:: Recorded information ::
***
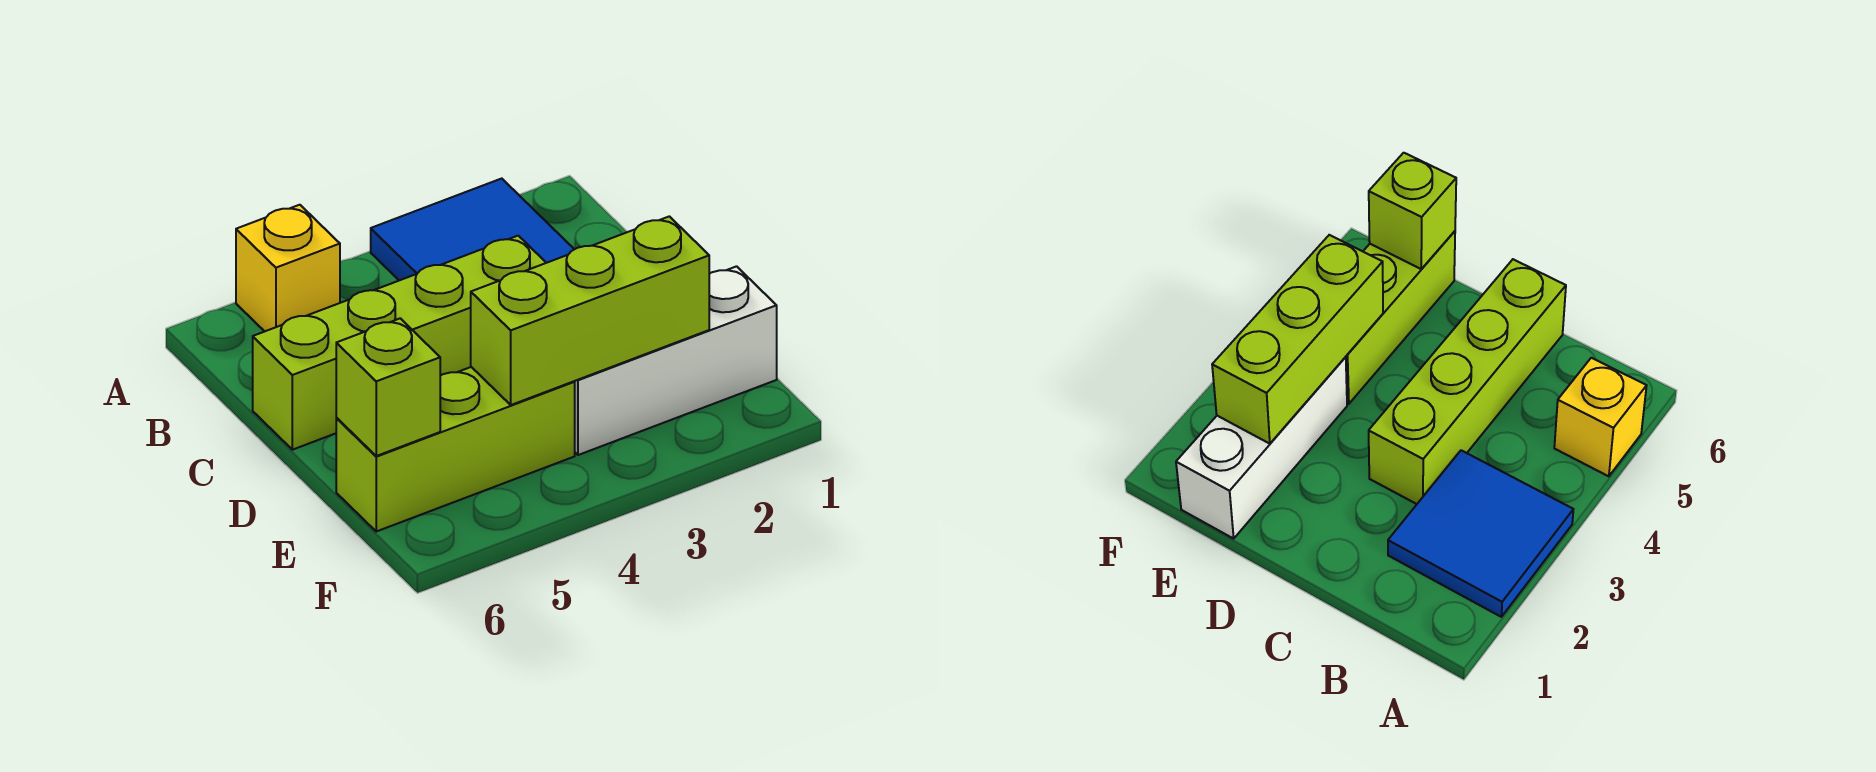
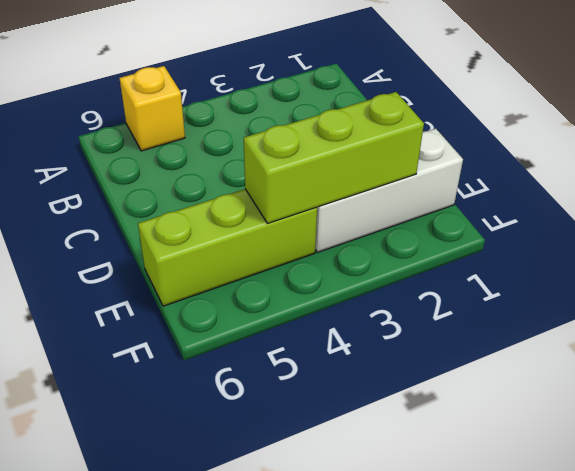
none -> blue tile A2:B3 level 1
none -> lime brick C3:C6 level 1

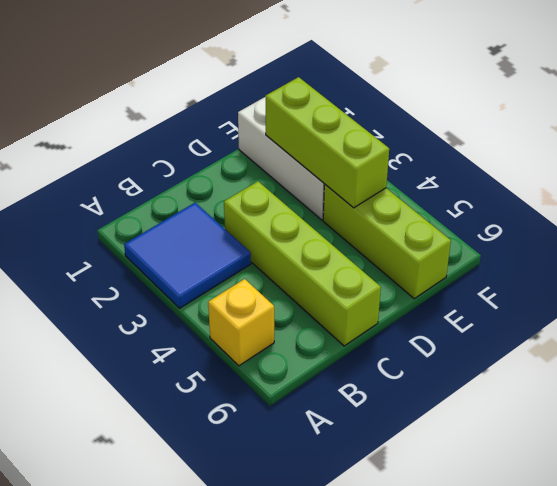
none -> lime brick E6 level 2

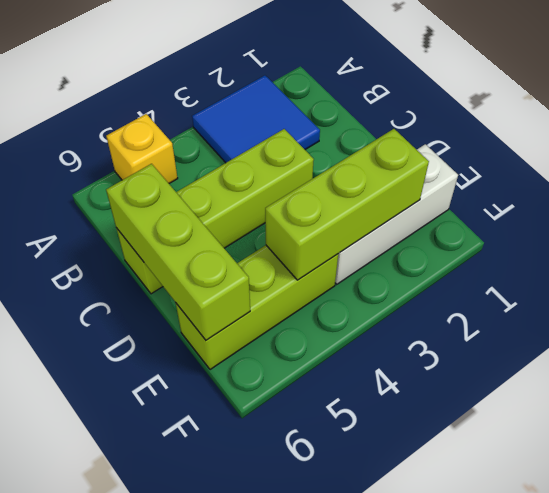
lime brick C6:E6 level 2 -> lime brick E6 level 2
***
:: Task brief ::
Locate the line containing "none -> lime brick E6 level 2" in the material above, then repeat it and every later line exactly, with no pictures.

:: Answer below ::
none -> lime brick E6 level 2

lime brick C6:E6 level 2 -> lime brick E6 level 2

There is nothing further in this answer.